* [Your instructions]:
How many lines in the material below include the string "MATRIX"? Answer with the number only.

* [Data]:
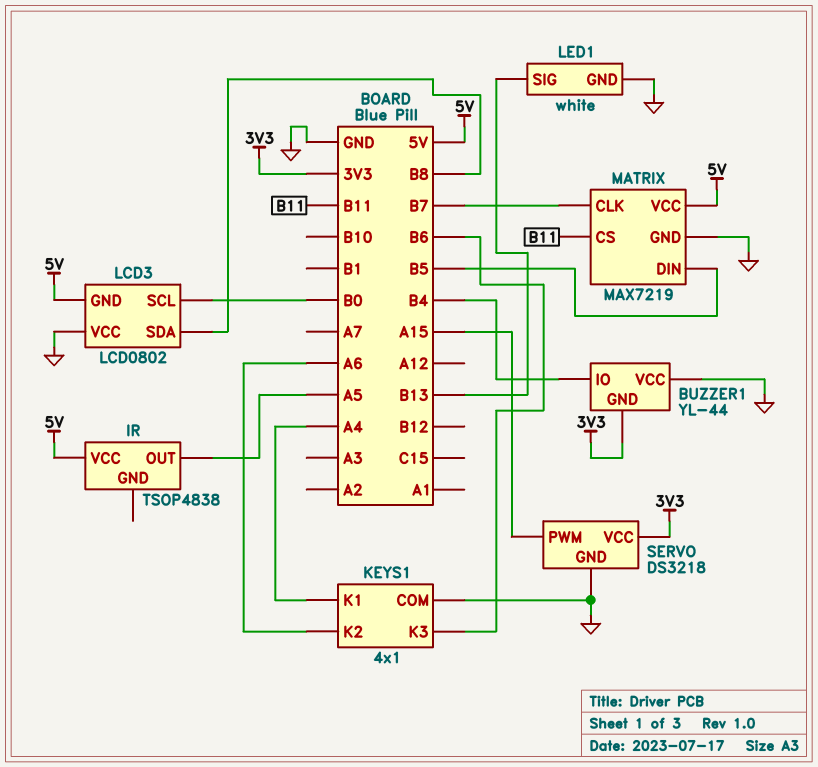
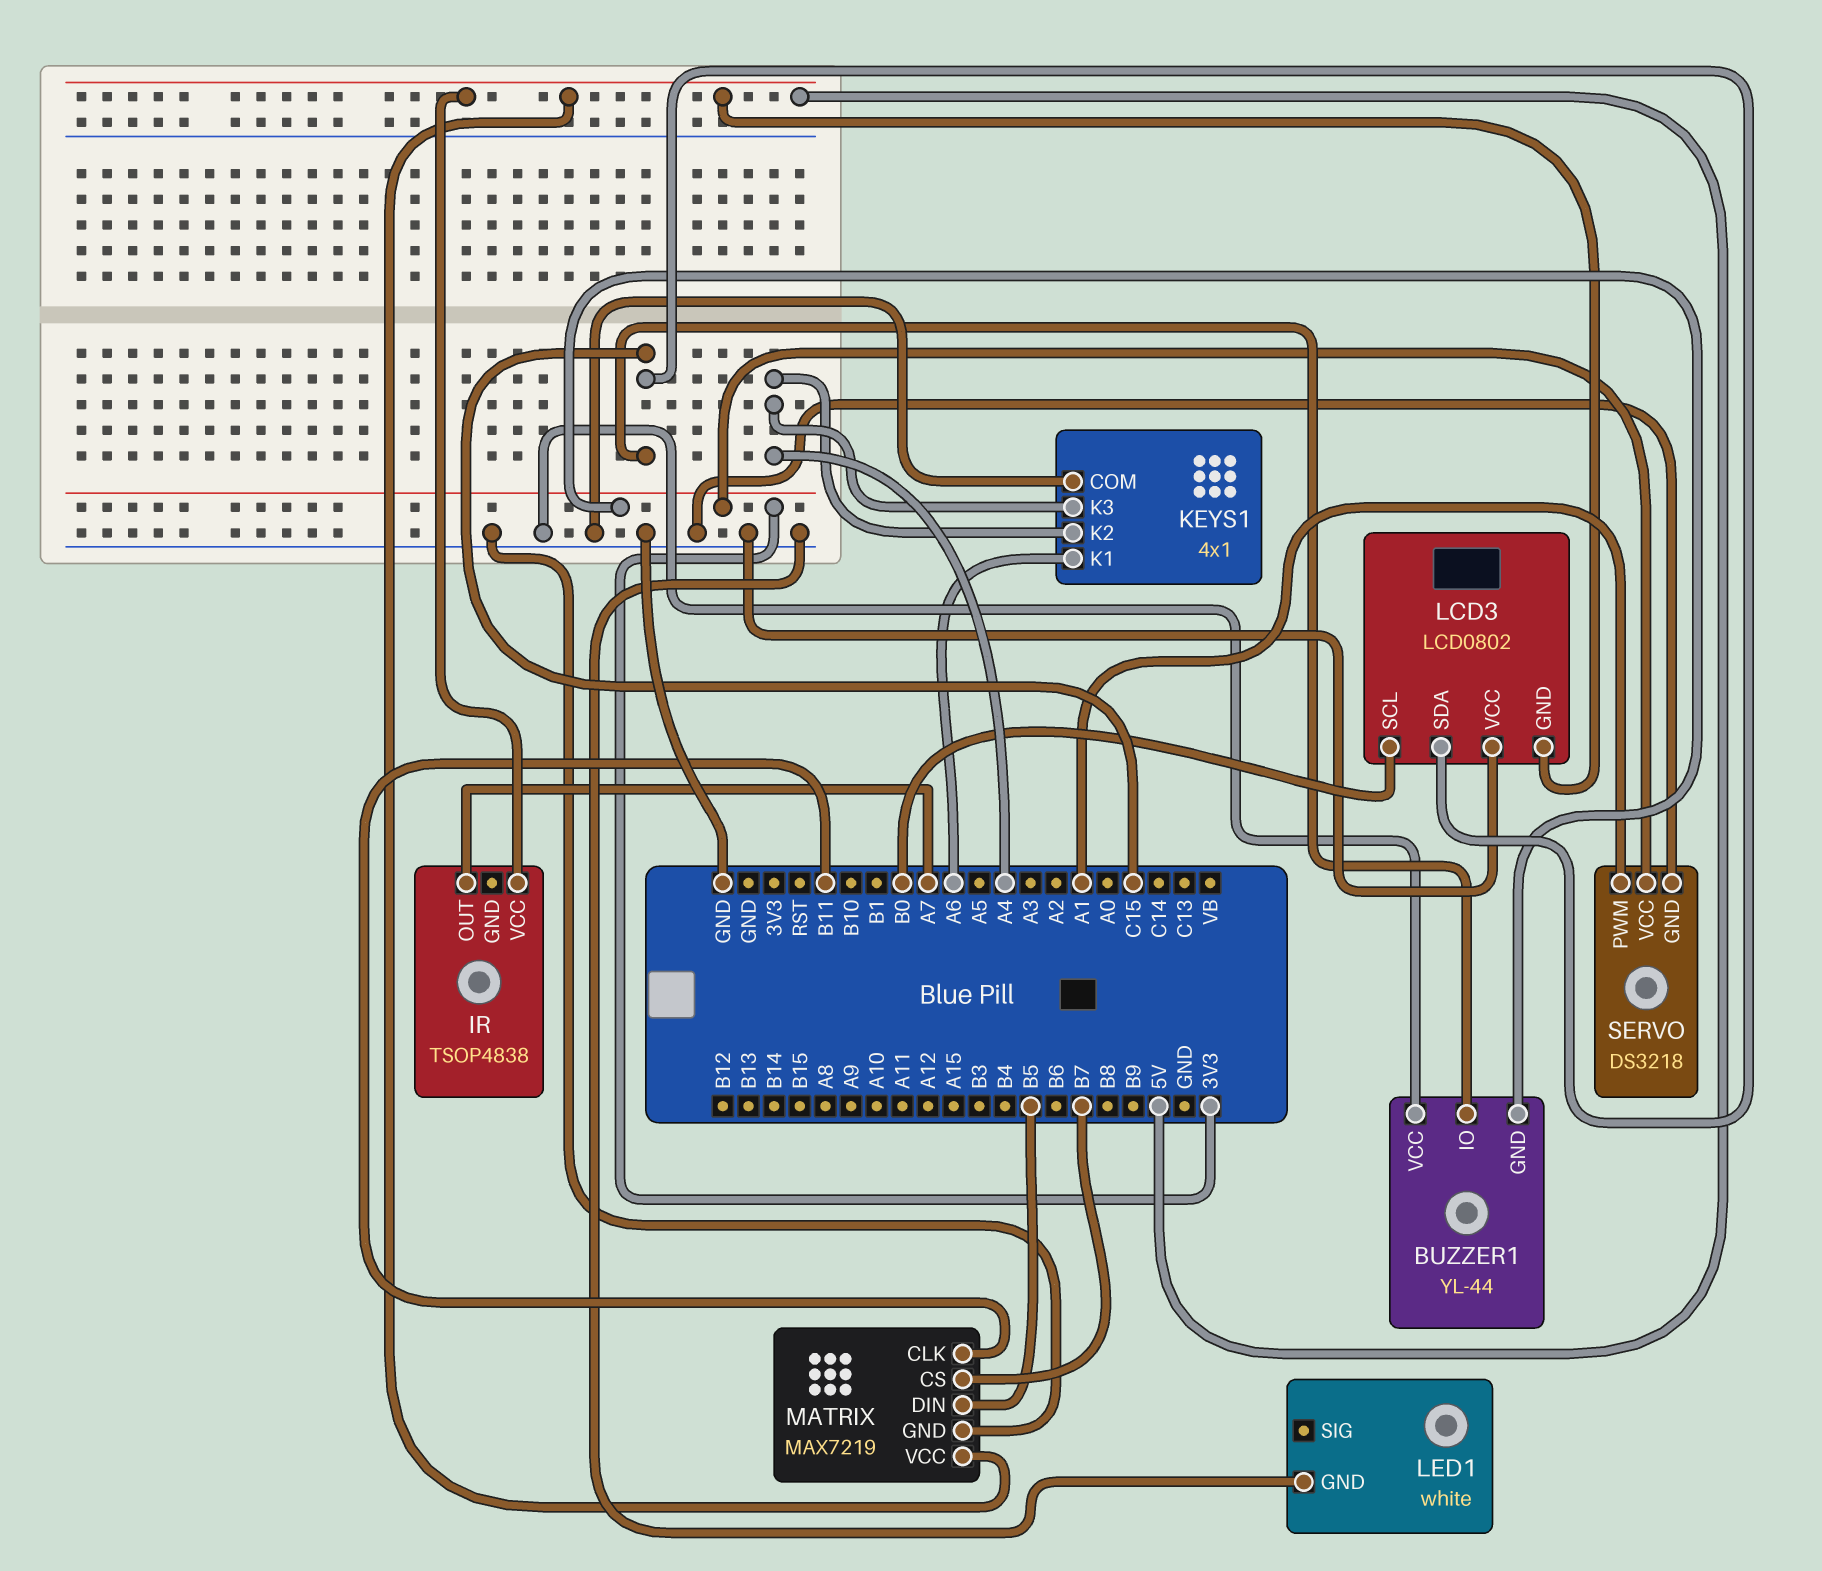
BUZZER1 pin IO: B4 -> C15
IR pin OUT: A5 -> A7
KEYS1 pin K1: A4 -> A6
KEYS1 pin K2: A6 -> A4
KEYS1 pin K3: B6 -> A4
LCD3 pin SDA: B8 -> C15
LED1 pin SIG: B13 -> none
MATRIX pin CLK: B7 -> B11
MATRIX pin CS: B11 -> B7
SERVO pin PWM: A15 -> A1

* [Output of the exercise]:
2